(Supplied information)
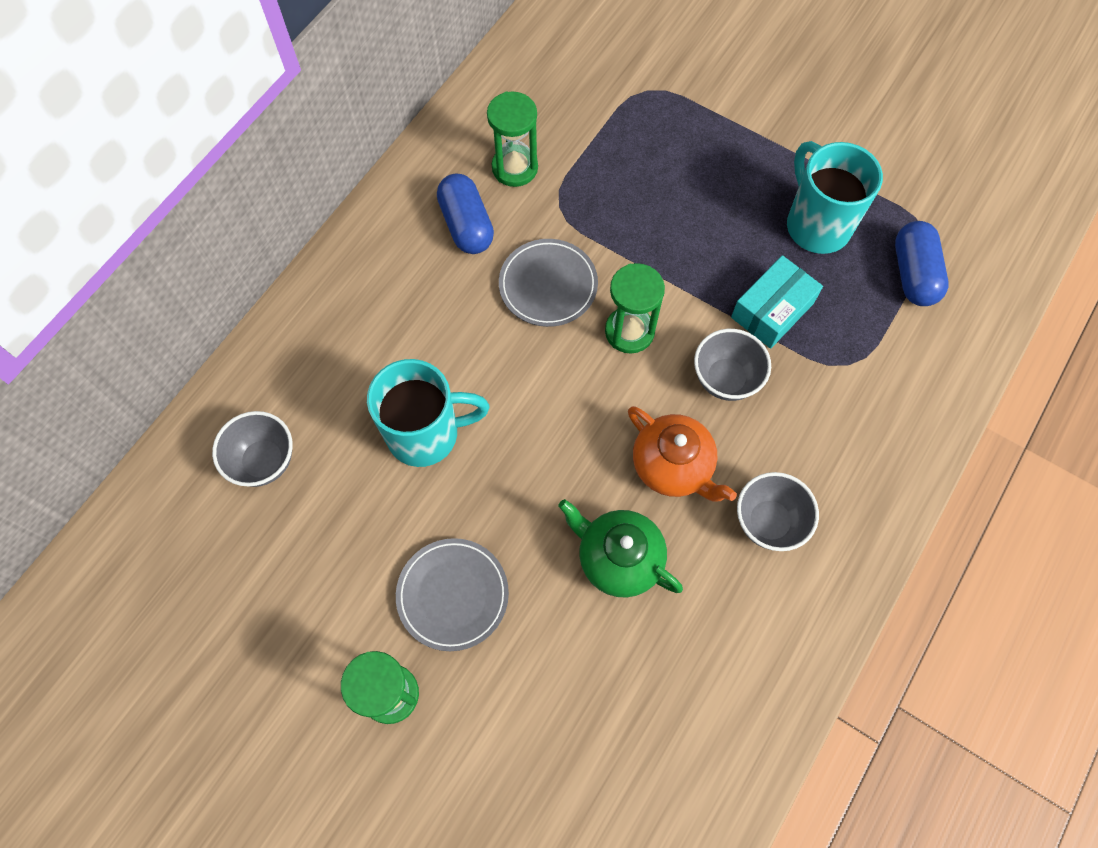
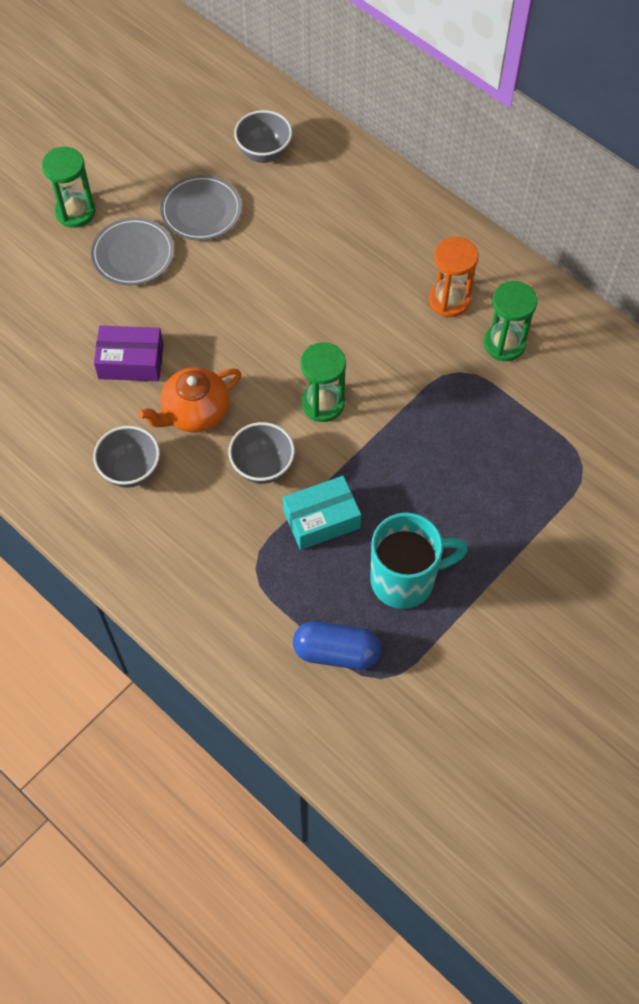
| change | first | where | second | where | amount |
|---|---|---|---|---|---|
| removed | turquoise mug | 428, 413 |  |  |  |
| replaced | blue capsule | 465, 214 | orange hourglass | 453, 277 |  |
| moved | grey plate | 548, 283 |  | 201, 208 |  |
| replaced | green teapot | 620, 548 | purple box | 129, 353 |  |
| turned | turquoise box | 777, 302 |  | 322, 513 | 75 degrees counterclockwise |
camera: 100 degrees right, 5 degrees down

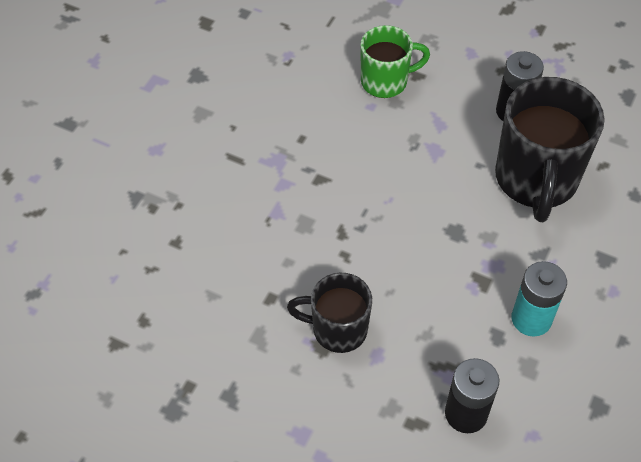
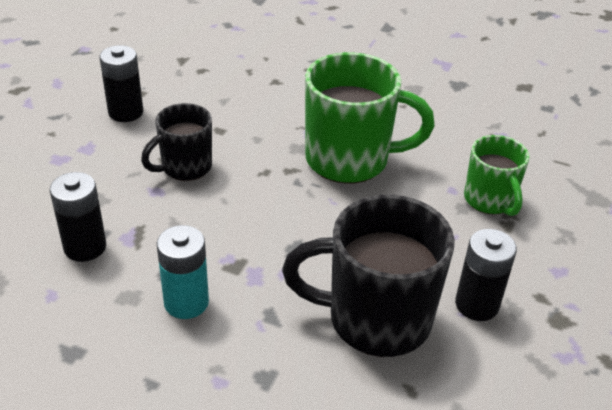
| change | first | where | second | where | amount |
|---|---|---|---|---|---|
| turned | black mug | 329, 313 |  | 176, 142 | 135 degrees counterclockwise |
| added |  |  | black battery | 121, 83 |  |
| added |  |  | green mug | 370, 118 |  |
camera: 85 degrees right, 15 degrees down

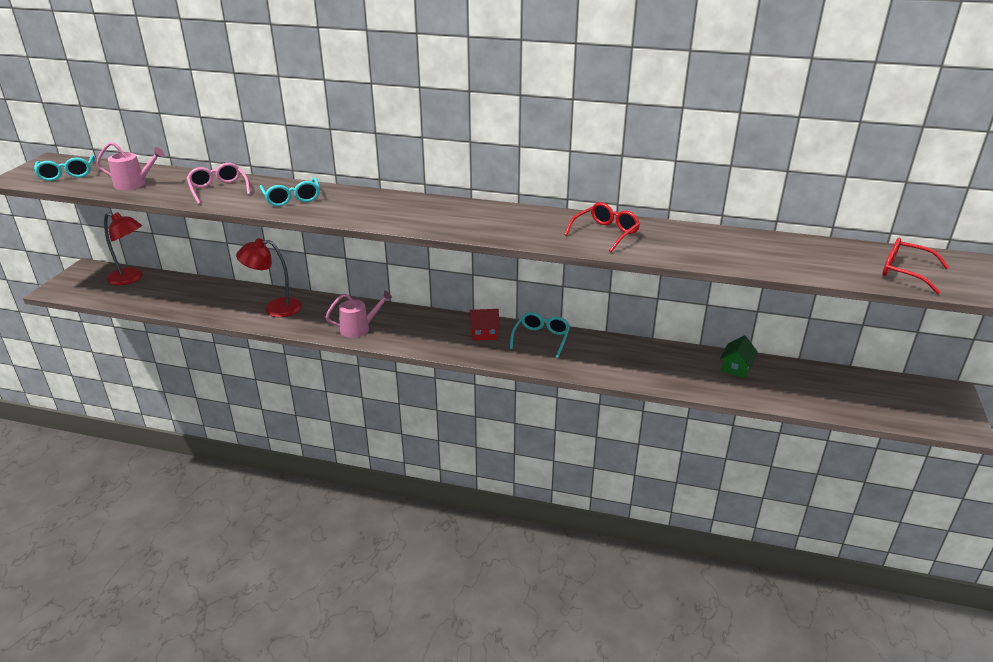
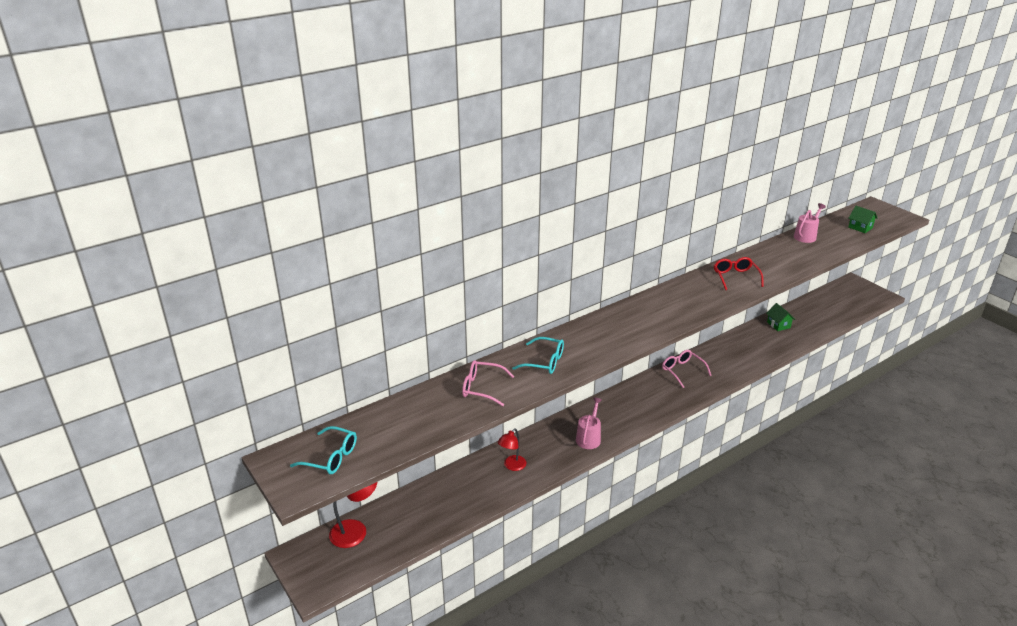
| change | first | where | second | where | amount |
|---|---|---|---|---|---|
| moved | pink watering can | 130, 166 |  | 810, 223 |  |
| resized | red lamp | 269, 277 |  | 512, 449 | x0.67 |
| removed | red house | 484, 325 |  |  |  |
| recoloured | turquoise glasses | 540, 335 | pink glasses | 687, 369 |  |
| replaced | red glasses | 915, 266 | green house | 863, 219 |  |
camera: 50 degrees left, 0 degrees up

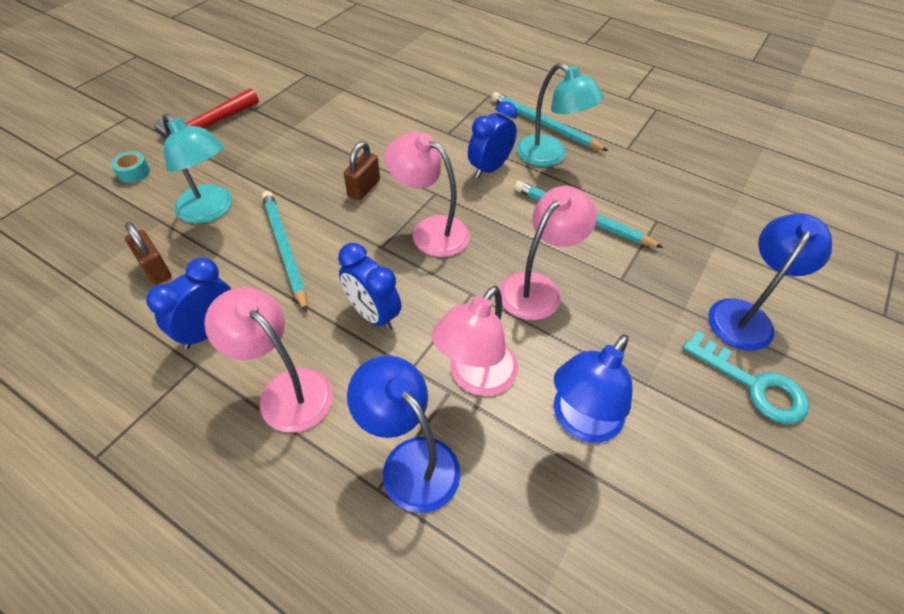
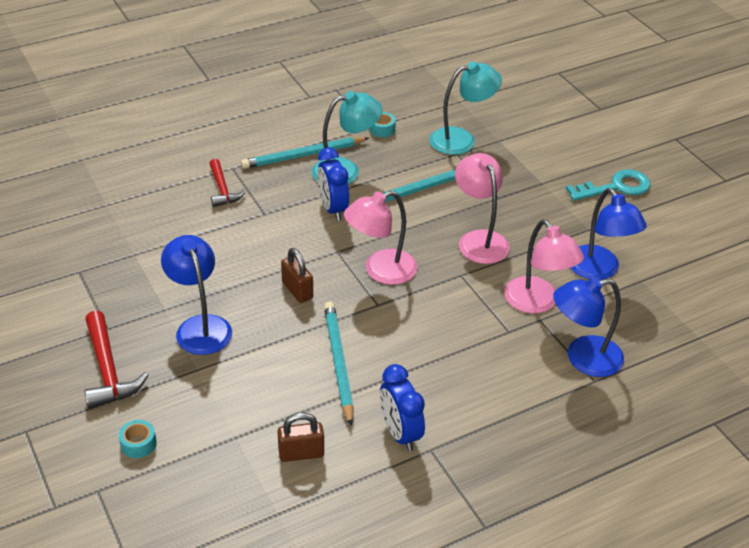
| change | first | where | second | where | amount |
|---|---|---|---|---|---|
| moved | turquoise lamp | 197, 168 |  | 465, 108 |  |
| removed | pink lamp | 268, 359 |  |  |  |
| turned | turquoise pencil | 285, 252 |  | 339, 364 | 75 degrees clockwise |
| removed | blue clock | 369, 287 |  |  |  |
| moved | blue lamp | 770, 282 |  | 196, 295 |  |
| added |  |  | red hammer | 227, 183 |  |
| added |  |  | turquoise tape | 382, 124 |  |
camera: 60 degrees left, 10 degrees down

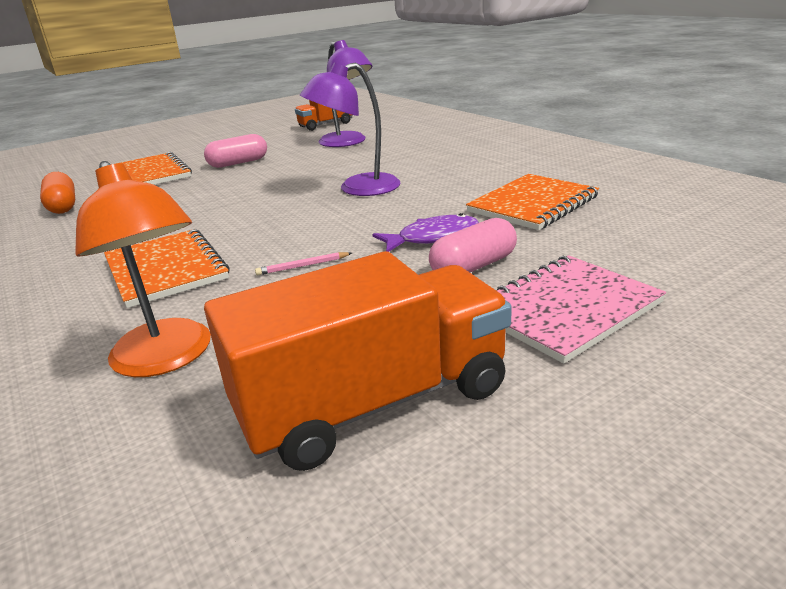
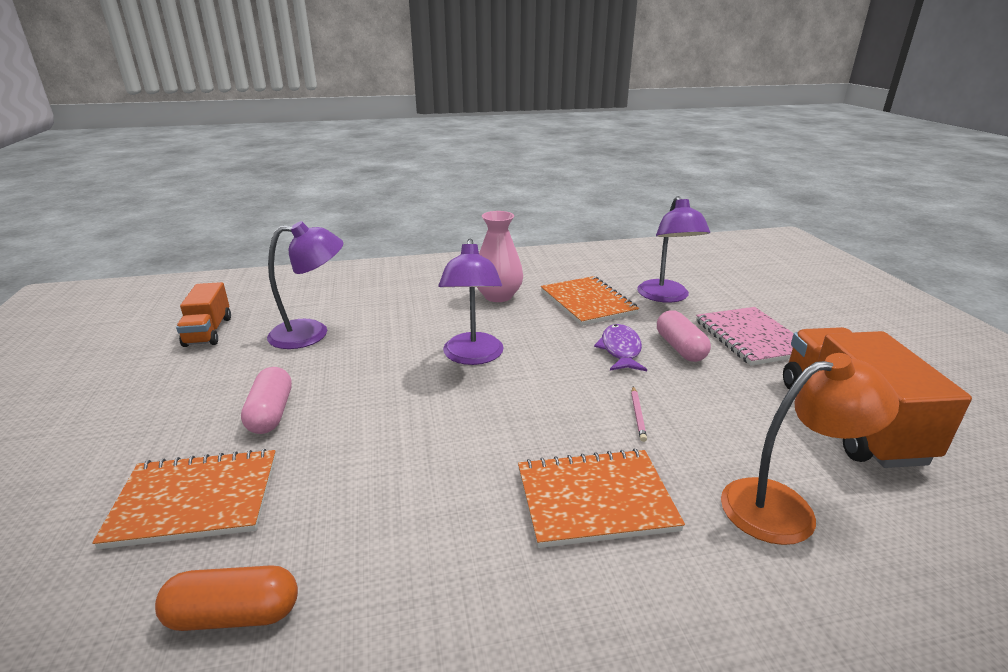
| change | first | where | second | where | amount |
|---|---|---|---|---|---|
| added |  |  | pink vase | 500, 256 |  |
| added |  |  | purple lamp | 673, 249 |  |
camera: 70 degrees left, 0 degrees up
(End Supplied information)
Return the listing exactly as it appears, excluding any image.

| change | first | where | second | where | amount |
|---|---|---|---|---|---|
| removed | turquoise mug | 428, 413 |  |  |  |
| replaced | blue capsule | 465, 214 | orange hourglass | 453, 277 |  |
| moved | grey plate | 548, 283 |  | 201, 208 |  |
| replaced | green teapot | 620, 548 | purple box | 129, 353 |  |
| turned | turquoise box | 777, 302 |  | 322, 513 | 75 degrees counterclockwise |
camera: 100 degrees right, 5 degrees down

| change | first | where | second | where | amount |
|---|---|---|---|---|---|
| turned | black mug | 329, 313 |  | 176, 142 | 135 degrees counterclockwise |
| added |  |  | black battery | 121, 83 |  |
| added |  |  | green mug | 370, 118 |  |
camera: 85 degrees right, 15 degrees down

| change | first | where | second | where | amount |
|---|---|---|---|---|---|
| moved | pink watering can | 130, 166 |  | 810, 223 |  |
| resized | red lamp | 269, 277 |  | 512, 449 | x0.67 |
| removed | red house | 484, 325 |  |  |  |
| recoloured | turquoise glasses | 540, 335 | pink glasses | 687, 369 |  |
| replaced | red glasses | 915, 266 | green house | 863, 219 |  |
camera: 50 degrees left, 0 degrees up

| change | first | where | second | where | amount |
|---|---|---|---|---|---|
| moved | turquoise lamp | 197, 168 |  | 465, 108 |  |
| removed | pink lamp | 268, 359 |  |  |  |
| turned | turquoise pencil | 285, 252 |  | 339, 364 | 75 degrees clockwise |
| removed | blue clock | 369, 287 |  |  |  |
| moved | blue lamp | 770, 282 |  | 196, 295 |  |
| added |  |  | red hammer | 227, 183 |  |
| added |  |  | turquoise tape | 382, 124 |  |
camera: 60 degrees left, 10 degrees down

| change | first | where | second | where | amount |
|---|---|---|---|---|---|
| added |  |  | pink vase | 500, 256 |  |
| added |  |  | purple lamp | 673, 249 |  |
camera: 70 degrees left, 0 degrees up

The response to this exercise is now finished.